Copy each line of the material below that includes the string "none".

──────── RECORDS SUPPLIED

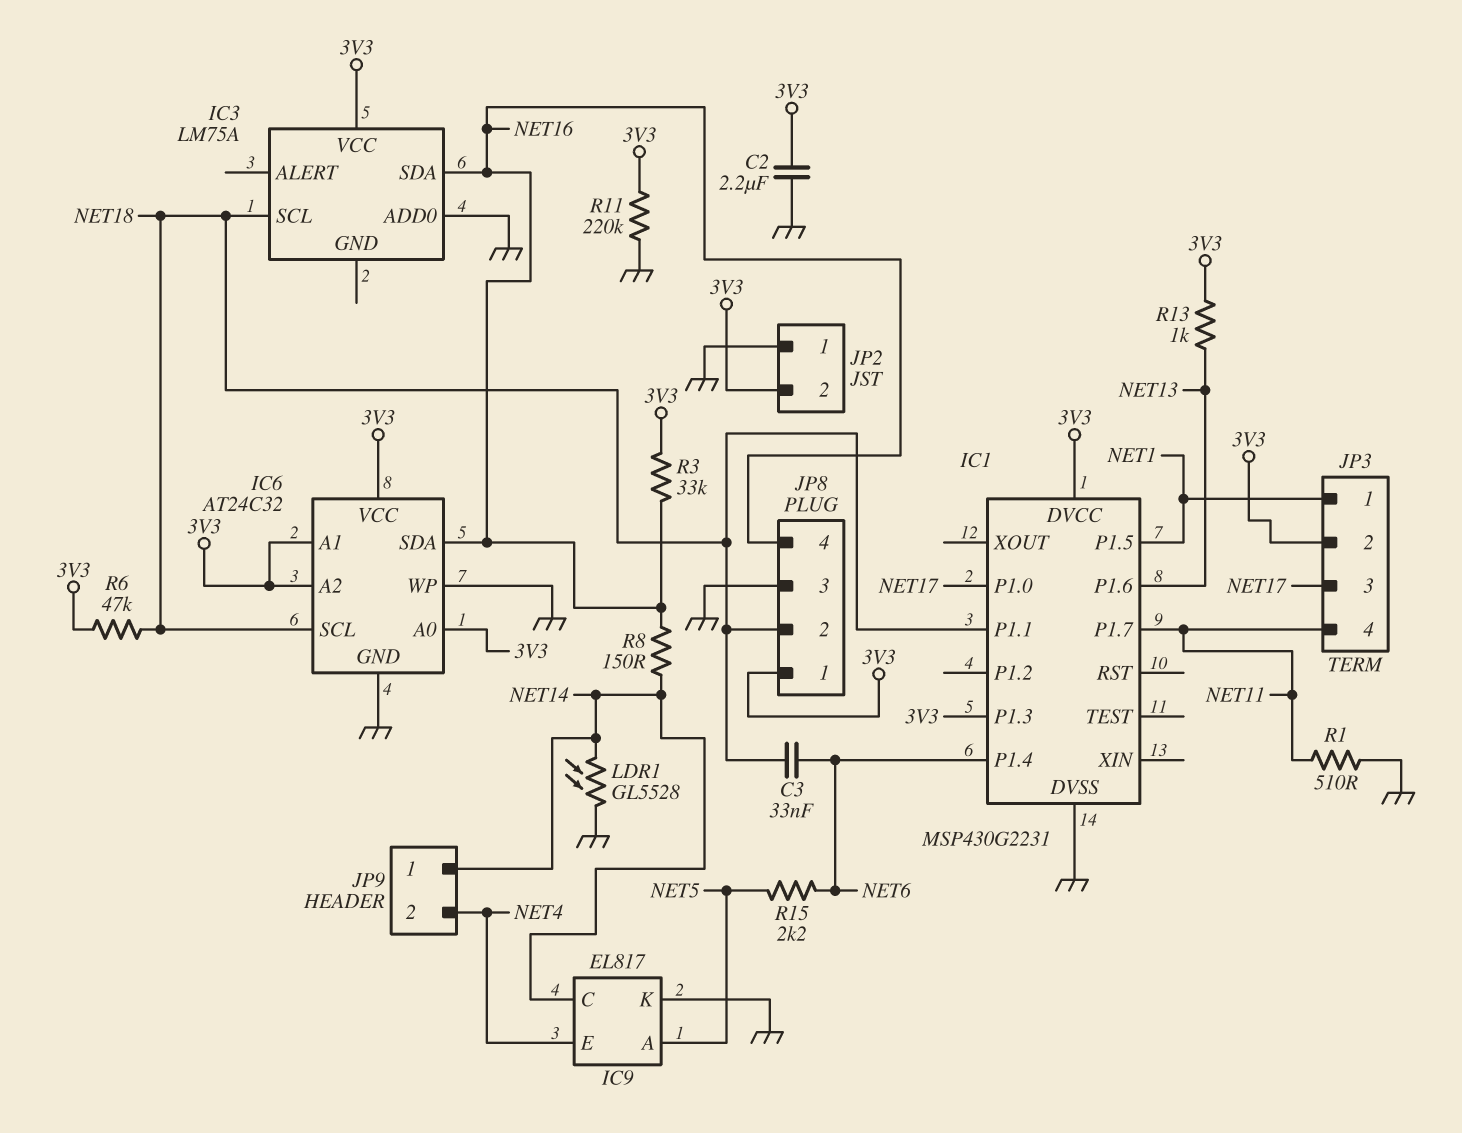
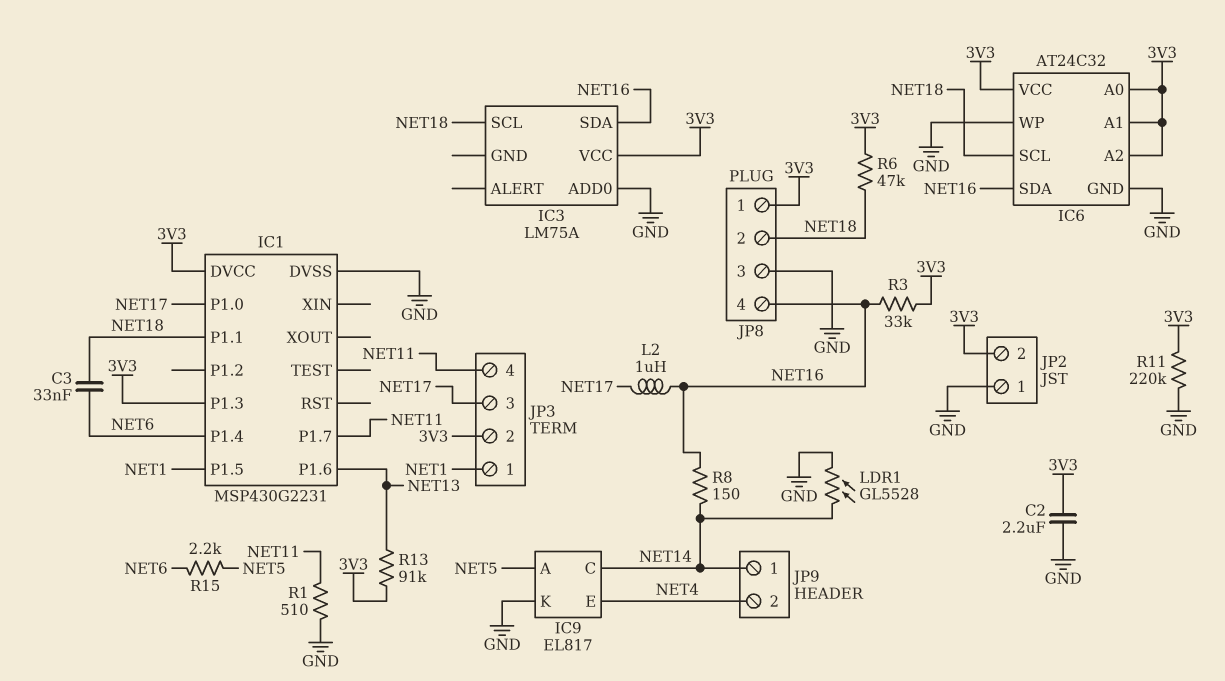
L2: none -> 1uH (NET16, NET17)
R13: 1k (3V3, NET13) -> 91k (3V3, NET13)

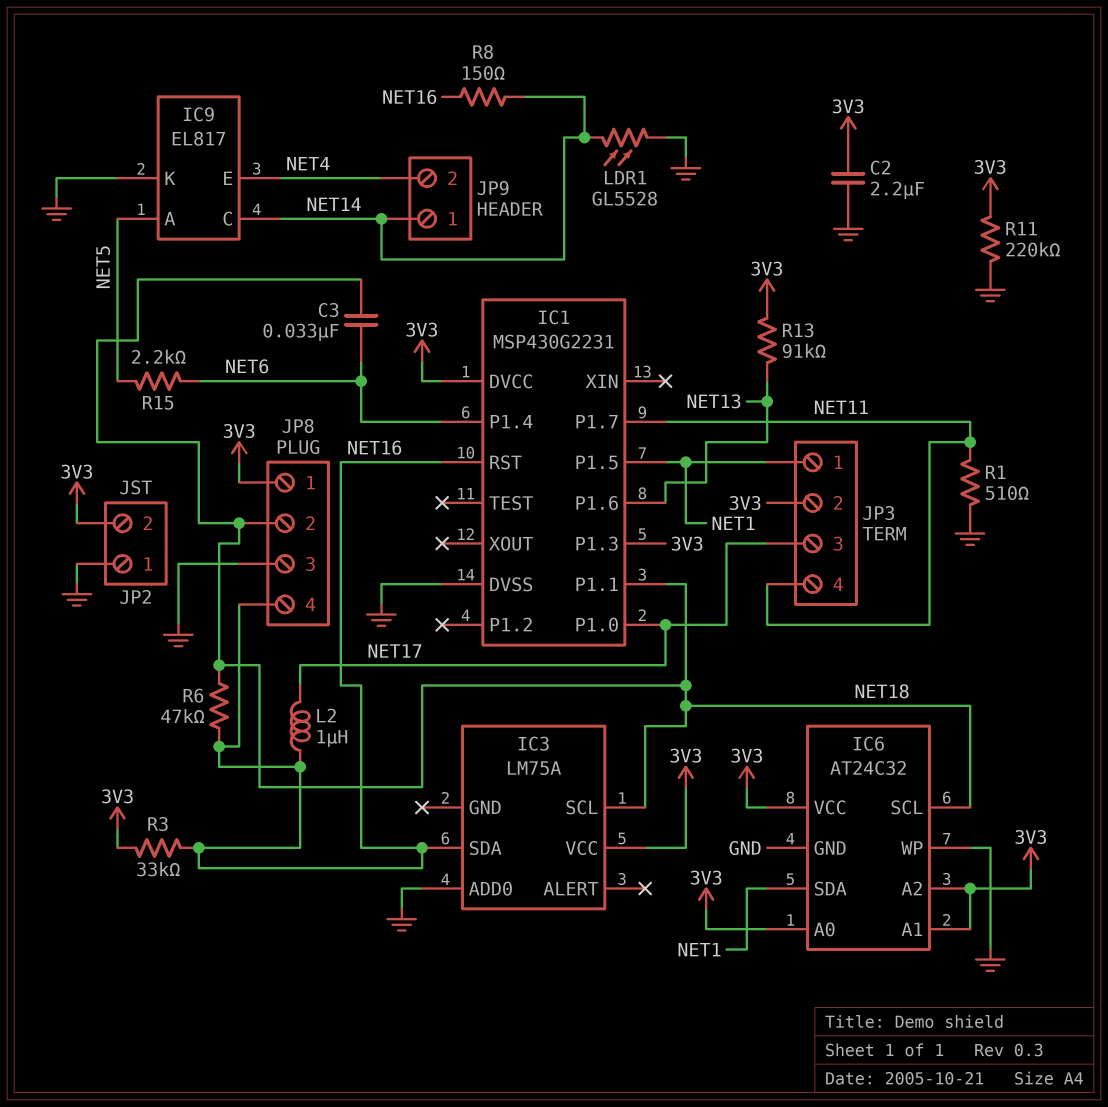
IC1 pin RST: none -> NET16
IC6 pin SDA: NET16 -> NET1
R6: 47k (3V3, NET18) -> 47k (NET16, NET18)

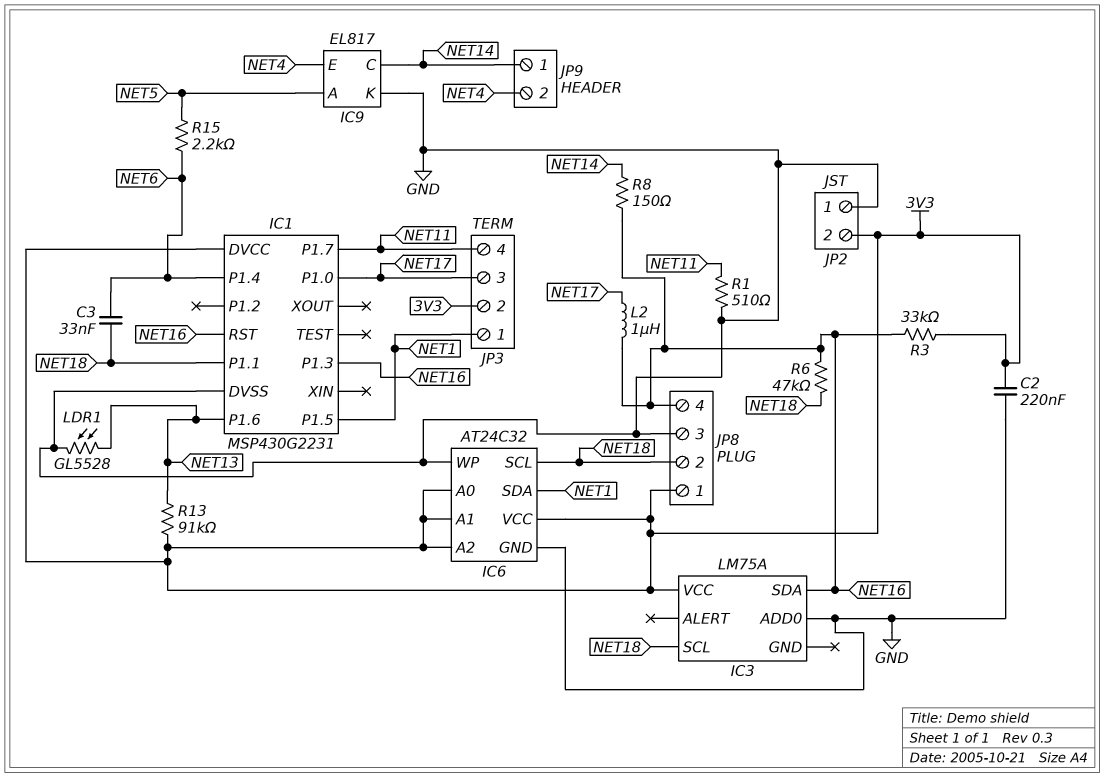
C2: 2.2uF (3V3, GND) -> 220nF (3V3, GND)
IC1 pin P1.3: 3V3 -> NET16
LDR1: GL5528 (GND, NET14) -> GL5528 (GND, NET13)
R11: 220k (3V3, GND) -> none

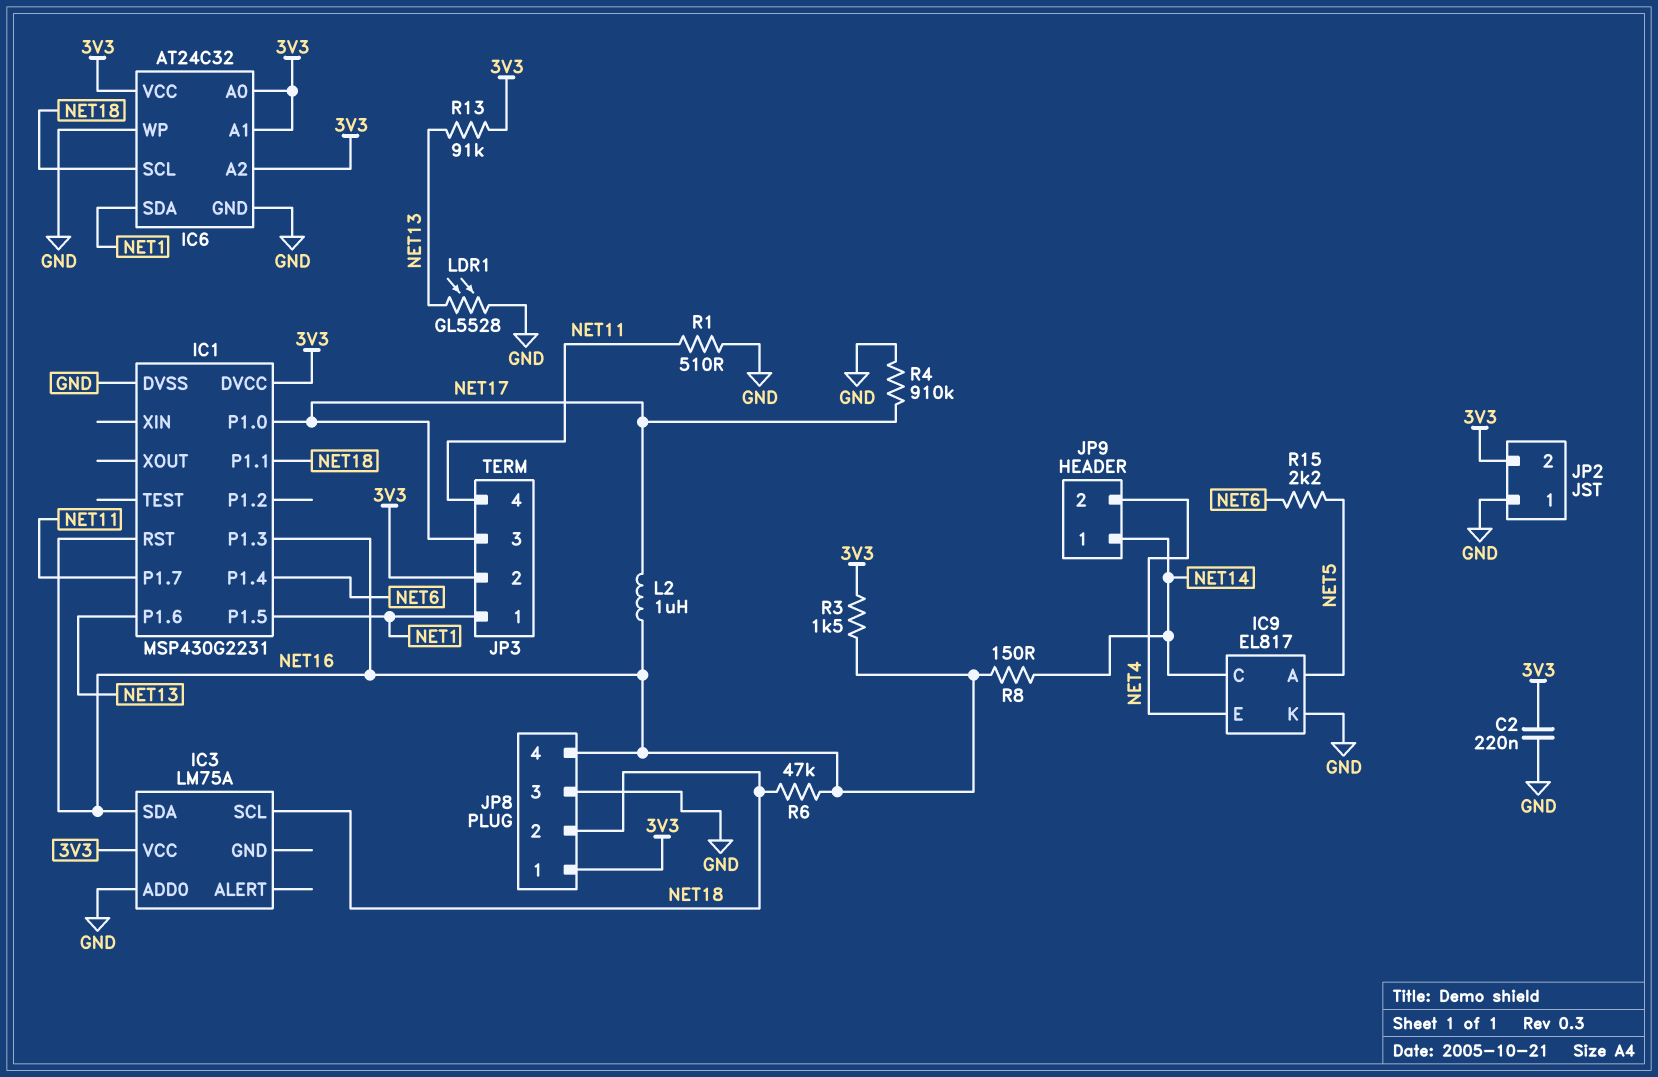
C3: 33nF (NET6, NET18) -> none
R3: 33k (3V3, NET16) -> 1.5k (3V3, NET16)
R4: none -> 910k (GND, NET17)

────────────────

- [COMPLETED EXERCISE]:
L2: none -> 1uH (NET16, NET17)
IC1 pin RST: none -> NET16
R11: 220k (3V3, GND) -> none
C3: 33nF (NET6, NET18) -> none
R4: none -> 910k (GND, NET17)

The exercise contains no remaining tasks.